Segment Start: Data for review
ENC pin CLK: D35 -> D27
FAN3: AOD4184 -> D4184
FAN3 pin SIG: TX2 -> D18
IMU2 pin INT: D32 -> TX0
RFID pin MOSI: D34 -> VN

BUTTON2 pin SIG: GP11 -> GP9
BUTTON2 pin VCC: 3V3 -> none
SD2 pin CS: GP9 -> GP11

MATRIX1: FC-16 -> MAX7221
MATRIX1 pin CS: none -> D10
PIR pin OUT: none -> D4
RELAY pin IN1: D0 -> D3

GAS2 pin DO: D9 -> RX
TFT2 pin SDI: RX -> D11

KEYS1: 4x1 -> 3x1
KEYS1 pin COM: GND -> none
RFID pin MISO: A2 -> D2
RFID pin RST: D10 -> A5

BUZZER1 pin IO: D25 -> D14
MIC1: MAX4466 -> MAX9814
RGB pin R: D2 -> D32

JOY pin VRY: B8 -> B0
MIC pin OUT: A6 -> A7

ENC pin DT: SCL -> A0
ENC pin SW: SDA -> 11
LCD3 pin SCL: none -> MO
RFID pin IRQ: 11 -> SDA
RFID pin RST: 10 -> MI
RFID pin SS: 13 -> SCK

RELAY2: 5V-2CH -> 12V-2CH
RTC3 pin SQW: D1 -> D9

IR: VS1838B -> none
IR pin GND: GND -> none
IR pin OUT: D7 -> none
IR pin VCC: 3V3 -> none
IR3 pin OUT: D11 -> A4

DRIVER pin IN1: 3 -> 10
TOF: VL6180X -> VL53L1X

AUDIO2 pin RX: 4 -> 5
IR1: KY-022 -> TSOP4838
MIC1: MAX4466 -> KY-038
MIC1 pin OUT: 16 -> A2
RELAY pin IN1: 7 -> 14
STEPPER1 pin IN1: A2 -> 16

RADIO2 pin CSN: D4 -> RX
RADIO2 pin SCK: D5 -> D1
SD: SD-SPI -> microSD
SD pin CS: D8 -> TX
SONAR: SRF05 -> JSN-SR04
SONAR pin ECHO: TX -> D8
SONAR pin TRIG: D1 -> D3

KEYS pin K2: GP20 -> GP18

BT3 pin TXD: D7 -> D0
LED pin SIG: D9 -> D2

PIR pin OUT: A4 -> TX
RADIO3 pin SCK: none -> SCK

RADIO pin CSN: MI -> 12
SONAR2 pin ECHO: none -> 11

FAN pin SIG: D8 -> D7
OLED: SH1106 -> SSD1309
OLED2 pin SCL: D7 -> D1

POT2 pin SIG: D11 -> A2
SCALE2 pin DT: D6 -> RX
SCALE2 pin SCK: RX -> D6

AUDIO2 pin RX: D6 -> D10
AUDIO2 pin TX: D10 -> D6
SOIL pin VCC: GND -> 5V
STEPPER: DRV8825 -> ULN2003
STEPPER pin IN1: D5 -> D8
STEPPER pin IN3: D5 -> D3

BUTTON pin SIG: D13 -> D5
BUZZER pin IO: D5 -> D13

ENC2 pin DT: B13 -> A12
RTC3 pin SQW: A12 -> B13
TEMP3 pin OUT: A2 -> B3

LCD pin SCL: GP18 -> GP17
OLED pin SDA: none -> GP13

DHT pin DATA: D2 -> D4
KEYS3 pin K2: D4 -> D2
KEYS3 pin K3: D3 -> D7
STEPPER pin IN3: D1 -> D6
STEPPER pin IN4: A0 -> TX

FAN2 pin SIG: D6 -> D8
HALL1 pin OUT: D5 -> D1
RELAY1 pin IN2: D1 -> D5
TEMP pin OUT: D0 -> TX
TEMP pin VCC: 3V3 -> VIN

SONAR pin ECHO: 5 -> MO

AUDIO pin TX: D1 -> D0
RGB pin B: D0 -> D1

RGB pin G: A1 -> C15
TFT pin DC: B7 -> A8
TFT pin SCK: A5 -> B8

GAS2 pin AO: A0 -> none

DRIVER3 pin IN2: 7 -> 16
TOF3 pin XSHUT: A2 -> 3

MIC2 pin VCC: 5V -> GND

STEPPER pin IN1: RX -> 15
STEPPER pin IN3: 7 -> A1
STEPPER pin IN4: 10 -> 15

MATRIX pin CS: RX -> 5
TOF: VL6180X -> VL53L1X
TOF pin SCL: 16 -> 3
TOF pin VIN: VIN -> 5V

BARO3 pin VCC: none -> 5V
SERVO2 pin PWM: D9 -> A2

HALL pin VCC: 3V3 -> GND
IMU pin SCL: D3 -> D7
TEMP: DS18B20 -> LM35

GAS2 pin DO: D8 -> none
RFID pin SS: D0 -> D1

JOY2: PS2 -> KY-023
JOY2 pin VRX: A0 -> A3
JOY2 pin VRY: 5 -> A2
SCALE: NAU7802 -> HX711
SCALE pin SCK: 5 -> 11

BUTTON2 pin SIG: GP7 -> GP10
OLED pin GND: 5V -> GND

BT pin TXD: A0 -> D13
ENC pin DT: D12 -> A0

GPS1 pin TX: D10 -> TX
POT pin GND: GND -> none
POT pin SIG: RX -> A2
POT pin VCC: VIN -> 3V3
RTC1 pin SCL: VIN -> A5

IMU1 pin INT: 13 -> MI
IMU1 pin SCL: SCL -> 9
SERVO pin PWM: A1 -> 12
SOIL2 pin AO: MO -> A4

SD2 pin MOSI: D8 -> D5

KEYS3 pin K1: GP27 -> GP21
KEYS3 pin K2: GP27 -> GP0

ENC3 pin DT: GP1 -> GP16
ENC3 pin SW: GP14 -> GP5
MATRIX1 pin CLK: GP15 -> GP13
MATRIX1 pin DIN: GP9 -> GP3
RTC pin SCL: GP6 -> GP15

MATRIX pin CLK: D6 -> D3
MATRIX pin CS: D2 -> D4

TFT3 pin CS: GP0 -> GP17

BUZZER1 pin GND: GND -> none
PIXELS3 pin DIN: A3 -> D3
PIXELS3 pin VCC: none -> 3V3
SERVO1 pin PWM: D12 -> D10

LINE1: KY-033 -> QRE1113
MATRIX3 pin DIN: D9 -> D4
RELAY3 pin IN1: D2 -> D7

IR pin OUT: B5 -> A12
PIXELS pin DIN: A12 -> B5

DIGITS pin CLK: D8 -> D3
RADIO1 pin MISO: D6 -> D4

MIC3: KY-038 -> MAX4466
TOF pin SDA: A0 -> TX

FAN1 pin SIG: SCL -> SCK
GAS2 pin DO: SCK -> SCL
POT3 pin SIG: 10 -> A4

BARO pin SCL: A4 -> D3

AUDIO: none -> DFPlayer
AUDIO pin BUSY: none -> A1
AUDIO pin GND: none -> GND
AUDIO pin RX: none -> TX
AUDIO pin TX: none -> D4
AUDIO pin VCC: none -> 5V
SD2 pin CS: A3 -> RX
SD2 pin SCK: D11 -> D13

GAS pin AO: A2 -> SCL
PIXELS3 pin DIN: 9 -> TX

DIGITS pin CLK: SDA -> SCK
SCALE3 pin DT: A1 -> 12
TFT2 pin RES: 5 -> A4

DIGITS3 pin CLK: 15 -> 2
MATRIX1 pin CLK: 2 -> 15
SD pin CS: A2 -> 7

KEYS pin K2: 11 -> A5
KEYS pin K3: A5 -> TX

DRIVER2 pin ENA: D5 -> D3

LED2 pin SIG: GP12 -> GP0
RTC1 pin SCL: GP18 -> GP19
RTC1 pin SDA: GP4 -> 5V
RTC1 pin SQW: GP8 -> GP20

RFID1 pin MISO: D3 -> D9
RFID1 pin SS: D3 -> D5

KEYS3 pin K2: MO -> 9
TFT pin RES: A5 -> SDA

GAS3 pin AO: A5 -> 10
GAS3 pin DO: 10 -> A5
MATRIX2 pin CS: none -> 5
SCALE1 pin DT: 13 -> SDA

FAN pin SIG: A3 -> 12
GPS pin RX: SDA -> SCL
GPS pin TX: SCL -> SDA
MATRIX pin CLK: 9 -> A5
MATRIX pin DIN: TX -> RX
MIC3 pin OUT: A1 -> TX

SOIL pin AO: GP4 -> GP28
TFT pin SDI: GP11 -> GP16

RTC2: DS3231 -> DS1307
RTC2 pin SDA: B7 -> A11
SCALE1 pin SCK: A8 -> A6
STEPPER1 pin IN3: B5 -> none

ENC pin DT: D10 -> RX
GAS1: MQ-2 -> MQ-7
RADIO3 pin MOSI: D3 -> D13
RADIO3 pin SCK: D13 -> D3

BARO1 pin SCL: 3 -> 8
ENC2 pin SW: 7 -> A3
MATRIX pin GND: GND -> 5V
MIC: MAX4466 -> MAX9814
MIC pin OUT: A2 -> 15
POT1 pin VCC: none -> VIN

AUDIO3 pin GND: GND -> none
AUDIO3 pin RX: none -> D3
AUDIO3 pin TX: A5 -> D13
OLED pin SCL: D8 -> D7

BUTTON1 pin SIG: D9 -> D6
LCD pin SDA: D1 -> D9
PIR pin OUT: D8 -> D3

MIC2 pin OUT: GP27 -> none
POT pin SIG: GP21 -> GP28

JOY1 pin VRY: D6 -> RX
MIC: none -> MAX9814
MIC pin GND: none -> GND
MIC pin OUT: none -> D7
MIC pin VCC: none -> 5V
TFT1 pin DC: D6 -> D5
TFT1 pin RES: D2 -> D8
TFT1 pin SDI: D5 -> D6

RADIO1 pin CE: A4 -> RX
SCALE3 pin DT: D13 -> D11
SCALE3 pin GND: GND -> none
Segment End: Data for review
■ **Task instructions**
Repeat every line exactly, starting with the first line of the entries, and stop once the line containing "AUDIO pin TX: D1 -> D0" has been given.

■ **Response**
ENC pin CLK: D35 -> D27
FAN3: AOD4184 -> D4184
FAN3 pin SIG: TX2 -> D18
IMU2 pin INT: D32 -> TX0
RFID pin MOSI: D34 -> VN

BUTTON2 pin SIG: GP11 -> GP9
BUTTON2 pin VCC: 3V3 -> none
SD2 pin CS: GP9 -> GP11

MATRIX1: FC-16 -> MAX7221
MATRIX1 pin CS: none -> D10
PIR pin OUT: none -> D4
RELAY pin IN1: D0 -> D3

GAS2 pin DO: D9 -> RX
TFT2 pin SDI: RX -> D11

KEYS1: 4x1 -> 3x1
KEYS1 pin COM: GND -> none
RFID pin MISO: A2 -> D2
RFID pin RST: D10 -> A5

BUZZER1 pin IO: D25 -> D14
MIC1: MAX4466 -> MAX9814
RGB pin R: D2 -> D32

JOY pin VRY: B8 -> B0
MIC pin OUT: A6 -> A7

ENC pin DT: SCL -> A0
ENC pin SW: SDA -> 11
LCD3 pin SCL: none -> MO
RFID pin IRQ: 11 -> SDA
RFID pin RST: 10 -> MI
RFID pin SS: 13 -> SCK

RELAY2: 5V-2CH -> 12V-2CH
RTC3 pin SQW: D1 -> D9

IR: VS1838B -> none
IR pin GND: GND -> none
IR pin OUT: D7 -> none
IR pin VCC: 3V3 -> none
IR3 pin OUT: D11 -> A4

DRIVER pin IN1: 3 -> 10
TOF: VL6180X -> VL53L1X

AUDIO2 pin RX: 4 -> 5
IR1: KY-022 -> TSOP4838
MIC1: MAX4466 -> KY-038
MIC1 pin OUT: 16 -> A2
RELAY pin IN1: 7 -> 14
STEPPER1 pin IN1: A2 -> 16

RADIO2 pin CSN: D4 -> RX
RADIO2 pin SCK: D5 -> D1
SD: SD-SPI -> microSD
SD pin CS: D8 -> TX
SONAR: SRF05 -> JSN-SR04
SONAR pin ECHO: TX -> D8
SONAR pin TRIG: D1 -> D3

KEYS pin K2: GP20 -> GP18

BT3 pin TXD: D7 -> D0
LED pin SIG: D9 -> D2

PIR pin OUT: A4 -> TX
RADIO3 pin SCK: none -> SCK

RADIO pin CSN: MI -> 12
SONAR2 pin ECHO: none -> 11

FAN pin SIG: D8 -> D7
OLED: SH1106 -> SSD1309
OLED2 pin SCL: D7 -> D1

POT2 pin SIG: D11 -> A2
SCALE2 pin DT: D6 -> RX
SCALE2 pin SCK: RX -> D6

AUDIO2 pin RX: D6 -> D10
AUDIO2 pin TX: D10 -> D6
SOIL pin VCC: GND -> 5V
STEPPER: DRV8825 -> ULN2003
STEPPER pin IN1: D5 -> D8
STEPPER pin IN3: D5 -> D3

BUTTON pin SIG: D13 -> D5
BUZZER pin IO: D5 -> D13

ENC2 pin DT: B13 -> A12
RTC3 pin SQW: A12 -> B13
TEMP3 pin OUT: A2 -> B3

LCD pin SCL: GP18 -> GP17
OLED pin SDA: none -> GP13

DHT pin DATA: D2 -> D4
KEYS3 pin K2: D4 -> D2
KEYS3 pin K3: D3 -> D7
STEPPER pin IN3: D1 -> D6
STEPPER pin IN4: A0 -> TX

FAN2 pin SIG: D6 -> D8
HALL1 pin OUT: D5 -> D1
RELAY1 pin IN2: D1 -> D5
TEMP pin OUT: D0 -> TX
TEMP pin VCC: 3V3 -> VIN

SONAR pin ECHO: 5 -> MO

AUDIO pin TX: D1 -> D0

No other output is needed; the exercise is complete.